PROBLEM TO WORK ON —
Copy out, word for word, the lines from the start of the data below through the line containing "(512, 210) = (790, 325): purple", and no others.

(Scene difference descriptions)
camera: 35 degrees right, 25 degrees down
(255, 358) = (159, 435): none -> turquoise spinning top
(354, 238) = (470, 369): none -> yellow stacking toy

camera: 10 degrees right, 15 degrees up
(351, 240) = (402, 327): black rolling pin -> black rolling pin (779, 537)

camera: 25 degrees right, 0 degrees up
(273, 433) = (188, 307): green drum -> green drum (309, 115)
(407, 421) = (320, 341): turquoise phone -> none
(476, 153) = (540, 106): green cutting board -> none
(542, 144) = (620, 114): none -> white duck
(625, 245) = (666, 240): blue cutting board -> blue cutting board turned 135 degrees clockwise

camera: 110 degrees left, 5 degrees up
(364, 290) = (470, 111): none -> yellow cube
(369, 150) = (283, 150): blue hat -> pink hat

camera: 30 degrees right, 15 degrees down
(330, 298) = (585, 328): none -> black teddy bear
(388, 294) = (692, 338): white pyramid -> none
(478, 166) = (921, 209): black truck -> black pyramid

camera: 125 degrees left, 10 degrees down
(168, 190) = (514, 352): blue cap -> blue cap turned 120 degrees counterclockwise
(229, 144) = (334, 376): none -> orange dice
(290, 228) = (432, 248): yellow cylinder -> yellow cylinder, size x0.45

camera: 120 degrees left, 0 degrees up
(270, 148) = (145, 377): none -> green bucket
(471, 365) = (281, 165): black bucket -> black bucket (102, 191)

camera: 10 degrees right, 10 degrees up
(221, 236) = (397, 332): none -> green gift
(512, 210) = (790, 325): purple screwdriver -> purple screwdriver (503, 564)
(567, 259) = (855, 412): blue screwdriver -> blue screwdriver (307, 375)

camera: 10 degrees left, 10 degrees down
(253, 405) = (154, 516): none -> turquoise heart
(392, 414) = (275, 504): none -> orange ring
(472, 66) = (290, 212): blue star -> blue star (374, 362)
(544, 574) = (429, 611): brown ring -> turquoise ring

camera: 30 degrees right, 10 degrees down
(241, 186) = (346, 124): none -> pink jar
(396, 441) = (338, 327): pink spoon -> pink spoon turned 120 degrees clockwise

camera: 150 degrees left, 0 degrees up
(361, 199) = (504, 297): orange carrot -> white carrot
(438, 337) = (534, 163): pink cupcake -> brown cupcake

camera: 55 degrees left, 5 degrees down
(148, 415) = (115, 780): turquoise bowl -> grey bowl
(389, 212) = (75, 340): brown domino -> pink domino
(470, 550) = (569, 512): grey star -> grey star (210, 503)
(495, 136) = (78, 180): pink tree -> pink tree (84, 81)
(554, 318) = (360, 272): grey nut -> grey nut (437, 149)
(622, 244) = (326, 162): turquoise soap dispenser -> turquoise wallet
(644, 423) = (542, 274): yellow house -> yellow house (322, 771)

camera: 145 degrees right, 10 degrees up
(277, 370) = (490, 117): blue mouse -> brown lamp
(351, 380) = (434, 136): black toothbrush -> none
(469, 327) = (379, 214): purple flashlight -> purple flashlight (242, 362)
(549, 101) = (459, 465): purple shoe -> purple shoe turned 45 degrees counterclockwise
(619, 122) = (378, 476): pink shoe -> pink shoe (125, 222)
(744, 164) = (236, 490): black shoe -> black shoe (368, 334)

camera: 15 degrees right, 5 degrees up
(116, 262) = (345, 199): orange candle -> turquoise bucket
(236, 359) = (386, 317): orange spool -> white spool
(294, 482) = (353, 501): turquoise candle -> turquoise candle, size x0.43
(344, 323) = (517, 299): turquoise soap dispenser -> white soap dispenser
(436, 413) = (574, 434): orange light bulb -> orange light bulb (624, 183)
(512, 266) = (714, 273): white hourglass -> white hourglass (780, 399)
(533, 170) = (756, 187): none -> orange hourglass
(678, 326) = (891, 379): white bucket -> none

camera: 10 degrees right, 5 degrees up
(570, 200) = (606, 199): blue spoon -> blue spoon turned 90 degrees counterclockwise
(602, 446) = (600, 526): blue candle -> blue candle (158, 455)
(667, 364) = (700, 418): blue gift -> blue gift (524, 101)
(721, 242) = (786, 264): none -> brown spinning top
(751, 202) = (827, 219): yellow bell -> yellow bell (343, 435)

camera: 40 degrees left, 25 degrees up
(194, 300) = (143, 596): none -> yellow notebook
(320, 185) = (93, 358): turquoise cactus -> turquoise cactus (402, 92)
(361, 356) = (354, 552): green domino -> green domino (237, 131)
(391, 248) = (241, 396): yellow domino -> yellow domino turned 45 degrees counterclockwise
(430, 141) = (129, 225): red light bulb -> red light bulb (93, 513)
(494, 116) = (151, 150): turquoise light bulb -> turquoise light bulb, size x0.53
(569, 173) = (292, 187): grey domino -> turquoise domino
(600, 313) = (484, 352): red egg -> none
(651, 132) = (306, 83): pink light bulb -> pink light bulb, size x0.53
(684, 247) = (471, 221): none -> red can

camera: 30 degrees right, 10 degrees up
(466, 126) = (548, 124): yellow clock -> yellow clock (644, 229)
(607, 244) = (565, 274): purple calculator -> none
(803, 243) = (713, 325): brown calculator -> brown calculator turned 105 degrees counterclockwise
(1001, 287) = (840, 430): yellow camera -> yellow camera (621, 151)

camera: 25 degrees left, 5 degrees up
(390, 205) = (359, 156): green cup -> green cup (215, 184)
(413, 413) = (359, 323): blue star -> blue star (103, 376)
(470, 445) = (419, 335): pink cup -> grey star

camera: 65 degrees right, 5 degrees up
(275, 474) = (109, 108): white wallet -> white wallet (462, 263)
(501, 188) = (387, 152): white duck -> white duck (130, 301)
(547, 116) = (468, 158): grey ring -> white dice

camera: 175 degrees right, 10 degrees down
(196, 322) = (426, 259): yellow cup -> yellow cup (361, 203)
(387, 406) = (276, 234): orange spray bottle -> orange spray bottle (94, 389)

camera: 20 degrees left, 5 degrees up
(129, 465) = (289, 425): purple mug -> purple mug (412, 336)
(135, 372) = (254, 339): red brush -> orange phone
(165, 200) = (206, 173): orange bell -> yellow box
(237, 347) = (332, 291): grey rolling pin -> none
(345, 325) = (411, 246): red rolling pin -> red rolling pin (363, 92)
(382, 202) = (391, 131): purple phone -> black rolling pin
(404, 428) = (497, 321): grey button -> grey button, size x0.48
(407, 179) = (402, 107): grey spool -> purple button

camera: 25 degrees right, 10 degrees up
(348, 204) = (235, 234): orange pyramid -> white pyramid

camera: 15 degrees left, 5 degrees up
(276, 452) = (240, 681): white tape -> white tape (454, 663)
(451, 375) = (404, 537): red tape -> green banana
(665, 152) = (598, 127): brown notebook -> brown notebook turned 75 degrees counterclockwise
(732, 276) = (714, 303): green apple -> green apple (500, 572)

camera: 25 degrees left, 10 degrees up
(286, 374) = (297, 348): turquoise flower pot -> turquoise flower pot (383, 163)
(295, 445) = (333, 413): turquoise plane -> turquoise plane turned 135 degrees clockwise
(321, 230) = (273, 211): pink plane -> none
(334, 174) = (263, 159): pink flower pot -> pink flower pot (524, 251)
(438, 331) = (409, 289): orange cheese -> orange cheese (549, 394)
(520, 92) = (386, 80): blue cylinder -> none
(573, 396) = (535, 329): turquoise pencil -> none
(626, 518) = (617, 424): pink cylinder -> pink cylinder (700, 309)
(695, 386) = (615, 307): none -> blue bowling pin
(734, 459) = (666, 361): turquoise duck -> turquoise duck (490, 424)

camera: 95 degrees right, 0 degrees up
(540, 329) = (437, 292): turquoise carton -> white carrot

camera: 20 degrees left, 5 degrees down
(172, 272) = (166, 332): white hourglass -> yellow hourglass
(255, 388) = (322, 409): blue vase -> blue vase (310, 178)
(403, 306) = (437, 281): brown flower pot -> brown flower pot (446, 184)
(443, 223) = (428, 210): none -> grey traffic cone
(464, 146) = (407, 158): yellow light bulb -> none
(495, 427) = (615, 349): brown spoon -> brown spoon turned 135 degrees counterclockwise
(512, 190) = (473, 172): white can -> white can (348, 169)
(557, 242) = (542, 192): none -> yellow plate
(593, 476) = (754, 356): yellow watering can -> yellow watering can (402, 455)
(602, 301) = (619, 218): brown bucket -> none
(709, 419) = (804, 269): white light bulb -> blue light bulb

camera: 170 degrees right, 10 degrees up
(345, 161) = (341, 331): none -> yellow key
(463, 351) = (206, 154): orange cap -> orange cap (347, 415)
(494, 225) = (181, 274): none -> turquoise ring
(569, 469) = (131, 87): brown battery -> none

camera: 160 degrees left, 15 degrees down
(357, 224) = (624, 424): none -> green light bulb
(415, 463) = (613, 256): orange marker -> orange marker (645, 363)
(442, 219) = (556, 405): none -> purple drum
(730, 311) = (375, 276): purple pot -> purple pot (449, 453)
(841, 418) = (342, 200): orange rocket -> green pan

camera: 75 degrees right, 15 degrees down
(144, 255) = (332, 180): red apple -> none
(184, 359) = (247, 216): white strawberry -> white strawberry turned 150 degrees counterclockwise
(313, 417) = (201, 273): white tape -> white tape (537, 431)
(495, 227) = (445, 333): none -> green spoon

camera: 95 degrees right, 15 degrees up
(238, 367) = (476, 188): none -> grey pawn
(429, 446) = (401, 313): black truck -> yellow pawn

ANSWER SECTION —
camera: 35 degrees right, 25 degrees down
(255, 358) = (159, 435): none -> turquoise spinning top
(354, 238) = (470, 369): none -> yellow stacking toy

camera: 10 degrees right, 15 degrees up
(351, 240) = (402, 327): black rolling pin -> black rolling pin (779, 537)

camera: 25 degrees right, 0 degrees up
(273, 433) = (188, 307): green drum -> green drum (309, 115)
(407, 421) = (320, 341): turquoise phone -> none
(476, 153) = (540, 106): green cutting board -> none
(542, 144) = (620, 114): none -> white duck
(625, 245) = (666, 240): blue cutting board -> blue cutting board turned 135 degrees clockwise

camera: 110 degrees left, 5 degrees up
(364, 290) = (470, 111): none -> yellow cube
(369, 150) = (283, 150): blue hat -> pink hat

camera: 30 degrees right, 15 degrees down
(330, 298) = (585, 328): none -> black teddy bear
(388, 294) = (692, 338): white pyramid -> none
(478, 166) = (921, 209): black truck -> black pyramid

camera: 125 degrees left, 10 degrees down
(168, 190) = (514, 352): blue cap -> blue cap turned 120 degrees counterclockwise
(229, 144) = (334, 376): none -> orange dice
(290, 228) = (432, 248): yellow cylinder -> yellow cylinder, size x0.45

camera: 120 degrees left, 0 degrees up
(270, 148) = (145, 377): none -> green bucket
(471, 365) = (281, 165): black bucket -> black bucket (102, 191)

camera: 10 degrees right, 10 degrees up
(221, 236) = (397, 332): none -> green gift
(512, 210) = (790, 325): purple screwdriver -> purple screwdriver (503, 564)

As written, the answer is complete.